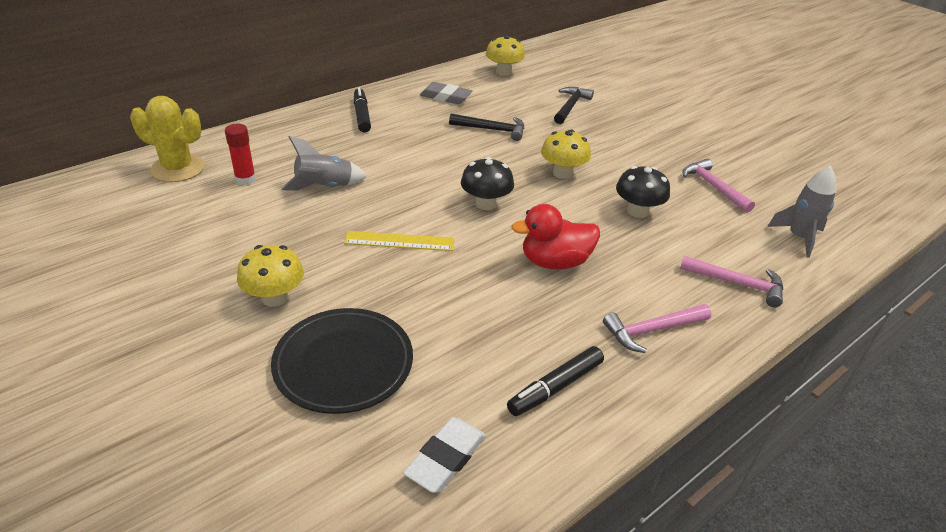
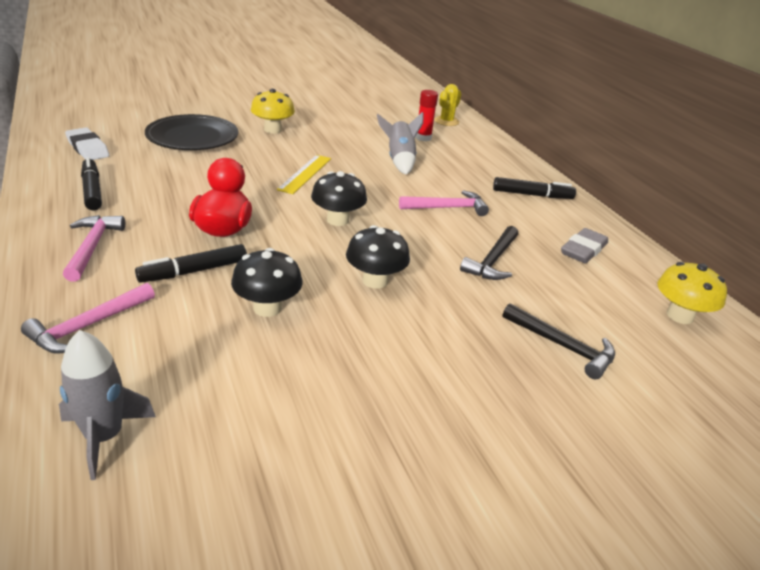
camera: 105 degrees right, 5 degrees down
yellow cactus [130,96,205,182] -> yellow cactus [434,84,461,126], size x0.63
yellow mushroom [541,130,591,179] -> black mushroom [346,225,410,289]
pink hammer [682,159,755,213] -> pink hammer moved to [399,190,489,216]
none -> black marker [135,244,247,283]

┄┄┄┄┄┄┄┄┄┄┄┄┄┄┄┄┄┄┄┄

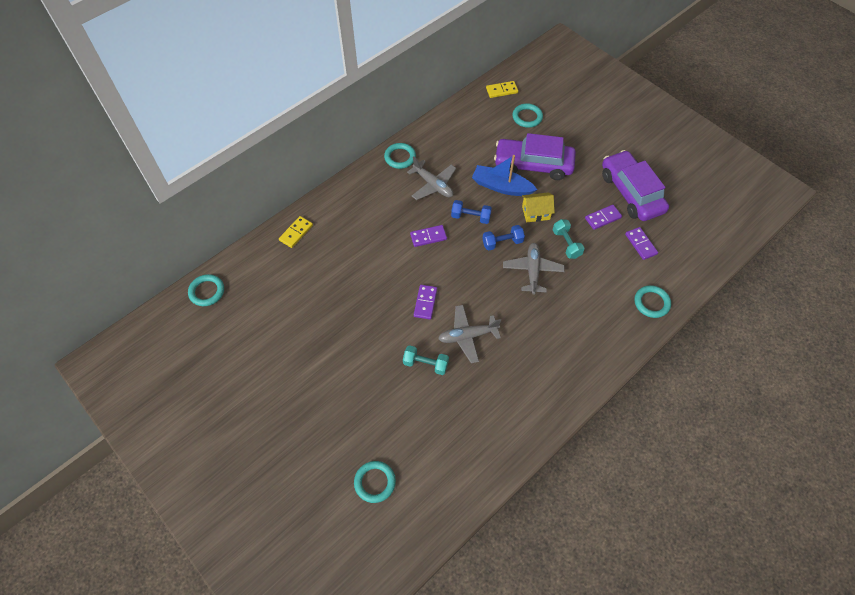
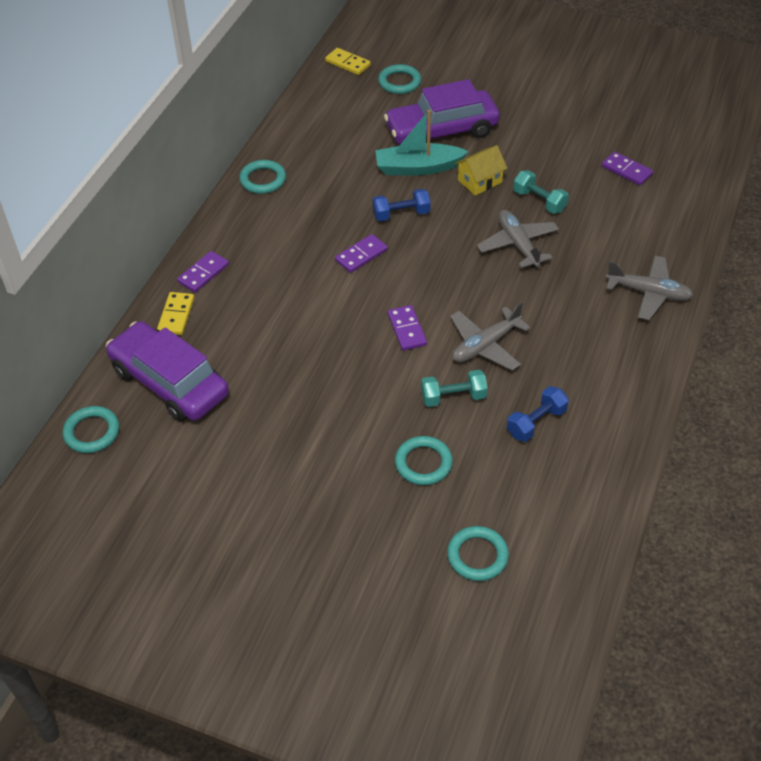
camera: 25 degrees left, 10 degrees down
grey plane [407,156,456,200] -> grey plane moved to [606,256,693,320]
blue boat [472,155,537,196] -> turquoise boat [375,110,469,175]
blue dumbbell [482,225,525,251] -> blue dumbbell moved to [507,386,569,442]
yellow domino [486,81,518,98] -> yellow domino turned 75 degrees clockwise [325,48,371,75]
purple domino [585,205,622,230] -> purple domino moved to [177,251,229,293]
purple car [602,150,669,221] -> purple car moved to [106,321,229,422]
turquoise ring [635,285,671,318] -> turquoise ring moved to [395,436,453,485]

┄┄┄┄┄┄┄┄┄┄┄┄┄┄┄┄┄┄┄┄

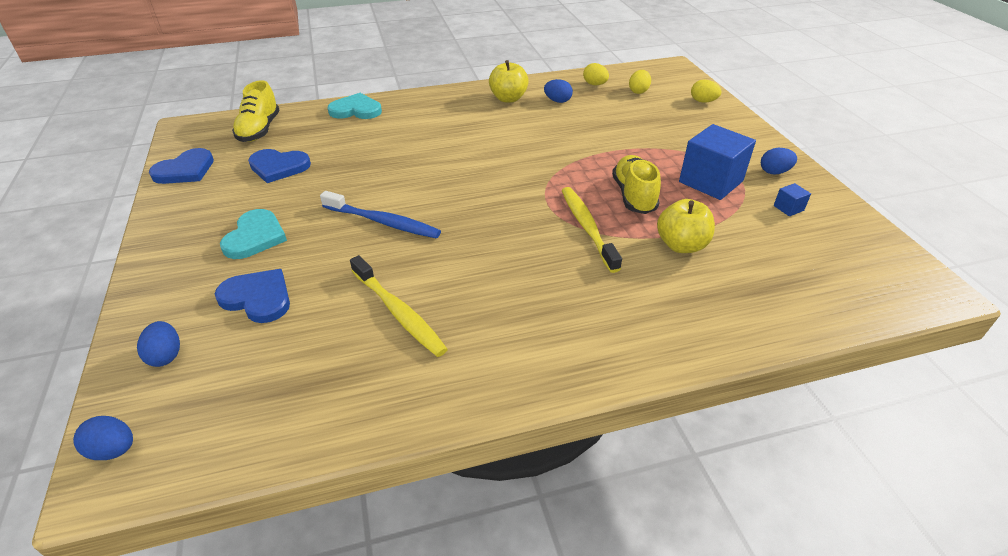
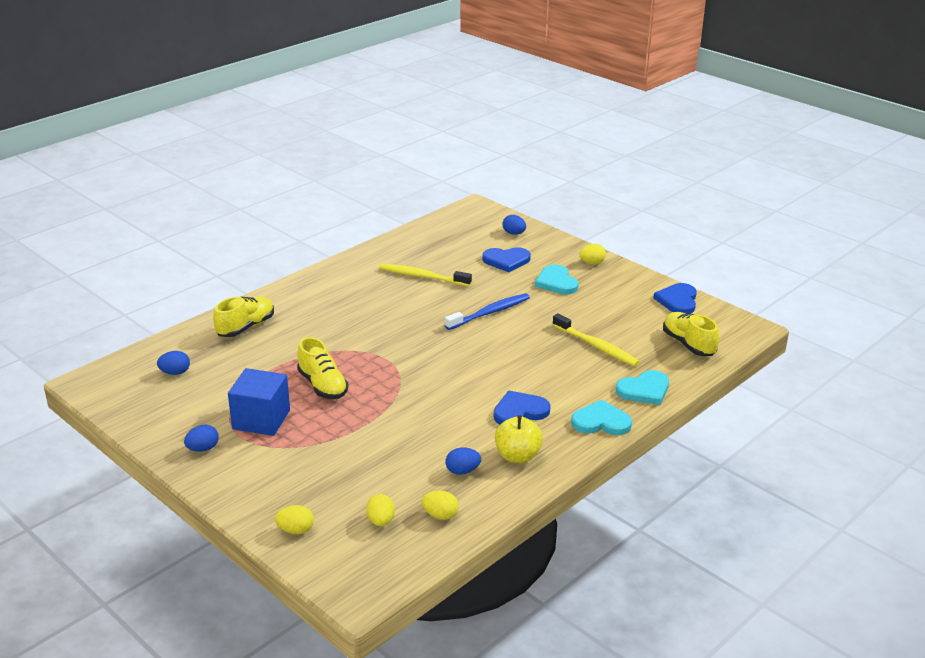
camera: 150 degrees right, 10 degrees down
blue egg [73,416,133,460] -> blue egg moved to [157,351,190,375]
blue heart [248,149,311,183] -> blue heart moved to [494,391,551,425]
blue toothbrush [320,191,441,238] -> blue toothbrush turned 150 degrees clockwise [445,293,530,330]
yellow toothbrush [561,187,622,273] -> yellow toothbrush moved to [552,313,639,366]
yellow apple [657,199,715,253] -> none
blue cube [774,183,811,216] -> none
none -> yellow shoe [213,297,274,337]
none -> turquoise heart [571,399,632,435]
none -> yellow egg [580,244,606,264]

┄┄┄┄┄┄┄┄┄┄┄┄┄┄┄┄┄┄┄┄

**WHAT IS NEEDED**
Considering only the material above, set down every line from the one with "yellow cactus [130,96,205,182]" to the one with "pink hammer [682,159,755,213]", inclusive, exactly as written.

**WRITTEN SOLUTION**
yellow cactus [130,96,205,182] -> yellow cactus [434,84,461,126], size x0.63
yellow mushroom [541,130,591,179] -> black mushroom [346,225,410,289]
pink hammer [682,159,755,213] -> pink hammer moved to [399,190,489,216]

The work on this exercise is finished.